Source records
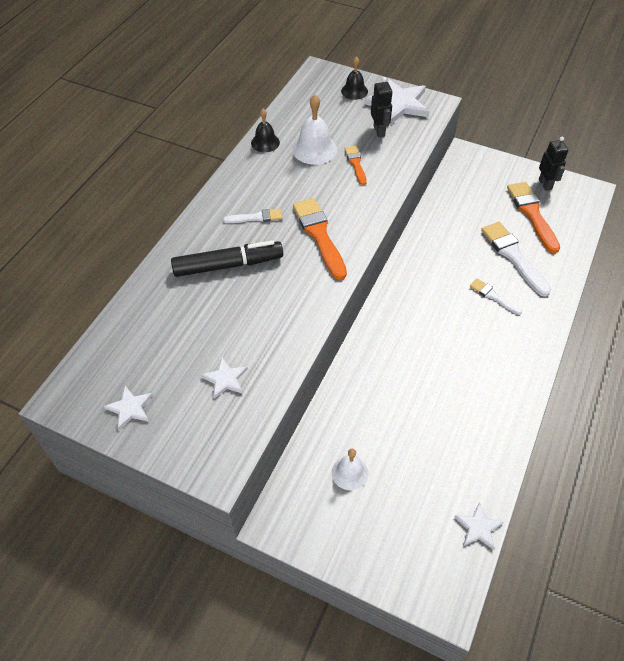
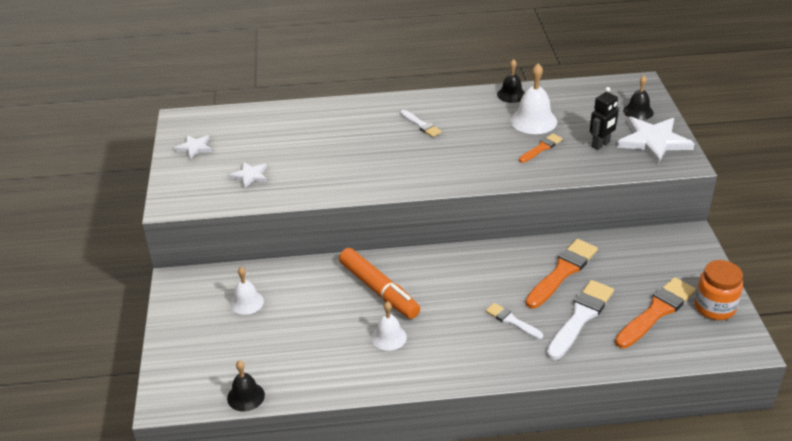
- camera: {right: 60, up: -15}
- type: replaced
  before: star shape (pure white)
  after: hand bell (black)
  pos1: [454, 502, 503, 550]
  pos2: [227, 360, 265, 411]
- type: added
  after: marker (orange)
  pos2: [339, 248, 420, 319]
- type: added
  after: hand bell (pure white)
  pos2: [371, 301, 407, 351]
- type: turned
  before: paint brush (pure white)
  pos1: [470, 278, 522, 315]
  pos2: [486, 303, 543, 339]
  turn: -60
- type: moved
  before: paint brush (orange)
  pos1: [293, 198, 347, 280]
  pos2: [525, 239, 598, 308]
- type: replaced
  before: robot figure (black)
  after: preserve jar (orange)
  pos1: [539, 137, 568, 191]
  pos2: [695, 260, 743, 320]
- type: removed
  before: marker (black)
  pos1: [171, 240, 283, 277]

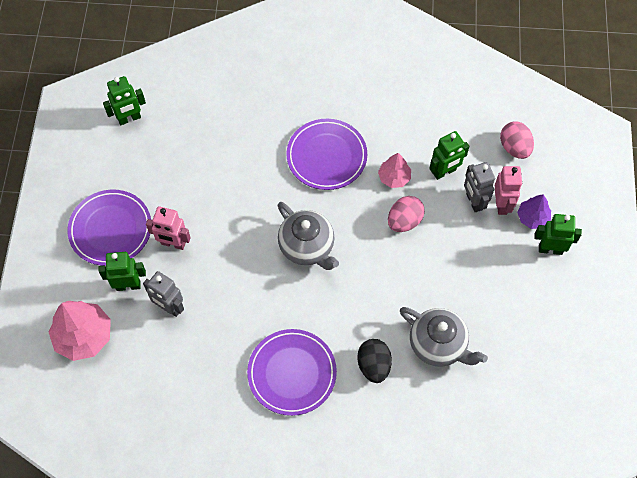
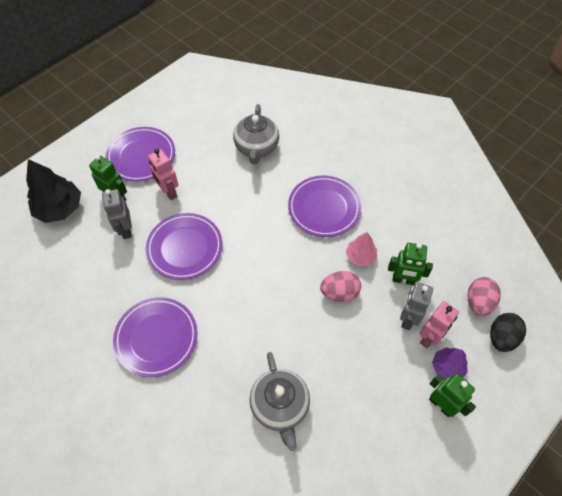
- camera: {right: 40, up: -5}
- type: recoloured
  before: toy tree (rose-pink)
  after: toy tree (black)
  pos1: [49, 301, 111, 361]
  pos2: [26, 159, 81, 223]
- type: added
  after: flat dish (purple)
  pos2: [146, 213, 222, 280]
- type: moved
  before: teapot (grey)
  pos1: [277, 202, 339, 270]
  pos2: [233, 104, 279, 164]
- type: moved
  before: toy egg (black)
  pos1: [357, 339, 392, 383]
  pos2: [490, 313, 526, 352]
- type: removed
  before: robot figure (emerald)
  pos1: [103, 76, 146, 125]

## Exercise requirements
Return the data verbatim, leaving out the pictures it holds.

## Final answer
- camera: {right: 60, up: -15}
- type: replaced
  before: star shape (pure white)
  after: hand bell (black)
  pos1: [454, 502, 503, 550]
  pos2: [227, 360, 265, 411]
- type: added
  after: marker (orange)
  pos2: [339, 248, 420, 319]
- type: added
  after: hand bell (pure white)
  pos2: [371, 301, 407, 351]
- type: turned
  before: paint brush (pure white)
  pos1: [470, 278, 522, 315]
  pos2: [486, 303, 543, 339]
  turn: -60
- type: moved
  before: paint brush (orange)
  pos1: [293, 198, 347, 280]
  pos2: [525, 239, 598, 308]
- type: replaced
  before: robot figure (black)
  after: preserve jar (orange)
  pos1: [539, 137, 568, 191]
  pos2: [695, 260, 743, 320]
- type: removed
  before: marker (black)
  pos1: [171, 240, 283, 277]

- camera: {right: 40, up: -5}
- type: recoloured
  before: toy tree (rose-pink)
  after: toy tree (black)
  pos1: [49, 301, 111, 361]
  pos2: [26, 159, 81, 223]
- type: added
  after: flat dish (purple)
  pos2: [146, 213, 222, 280]
- type: moved
  before: teapot (grey)
  pos1: [277, 202, 339, 270]
  pos2: [233, 104, 279, 164]
- type: moved
  before: toy egg (black)
  pos1: [357, 339, 392, 383]
  pos2: [490, 313, 526, 352]
- type: removed
  before: robot figure (emerald)
  pos1: [103, 76, 146, 125]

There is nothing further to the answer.